The data Block Start
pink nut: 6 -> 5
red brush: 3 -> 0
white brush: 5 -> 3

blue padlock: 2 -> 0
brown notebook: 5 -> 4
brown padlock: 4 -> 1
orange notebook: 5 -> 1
The data Block End
The data Block Start
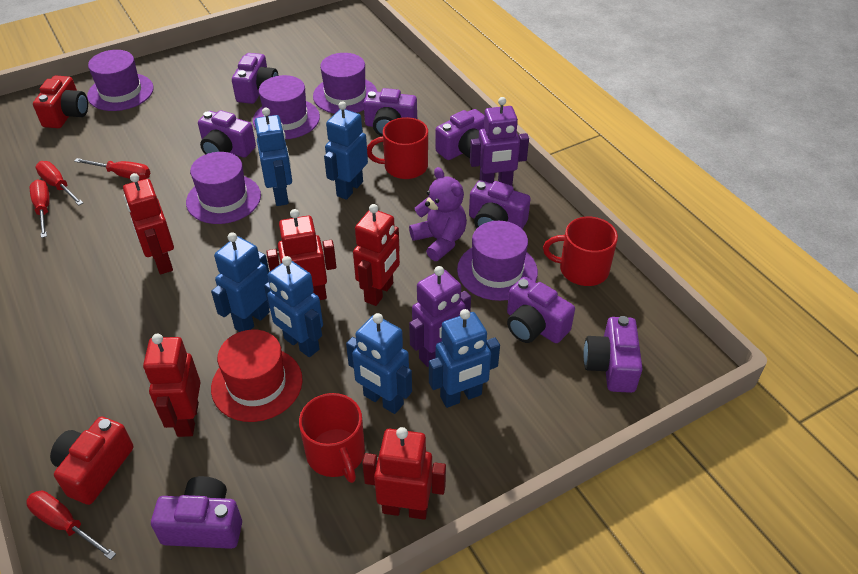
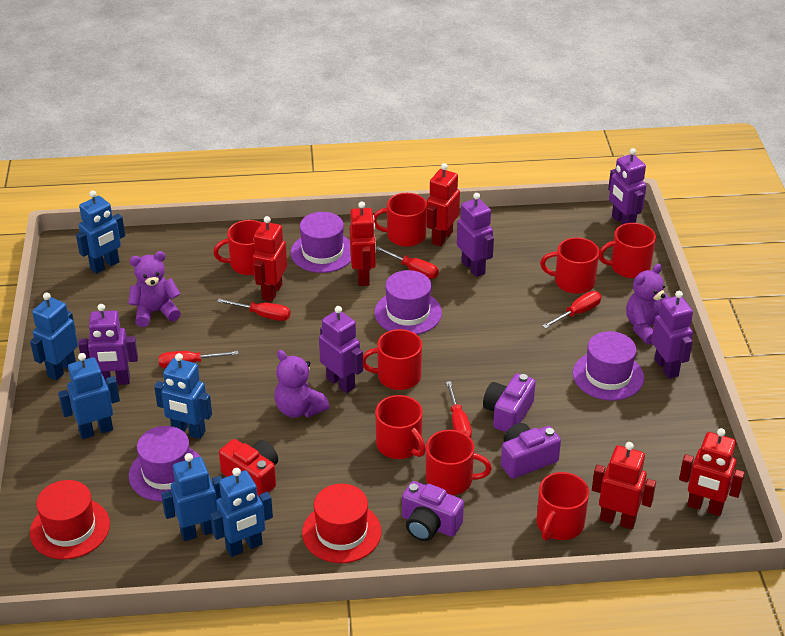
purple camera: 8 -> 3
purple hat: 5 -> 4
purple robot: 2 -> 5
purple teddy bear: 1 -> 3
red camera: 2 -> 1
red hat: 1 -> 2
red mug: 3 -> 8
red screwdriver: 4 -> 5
The data Block End
▸ Task item: What lines in the records above include the string "notebook"? Copy each one.

▸ Answer:
brown notebook: 5 -> 4
orange notebook: 5 -> 1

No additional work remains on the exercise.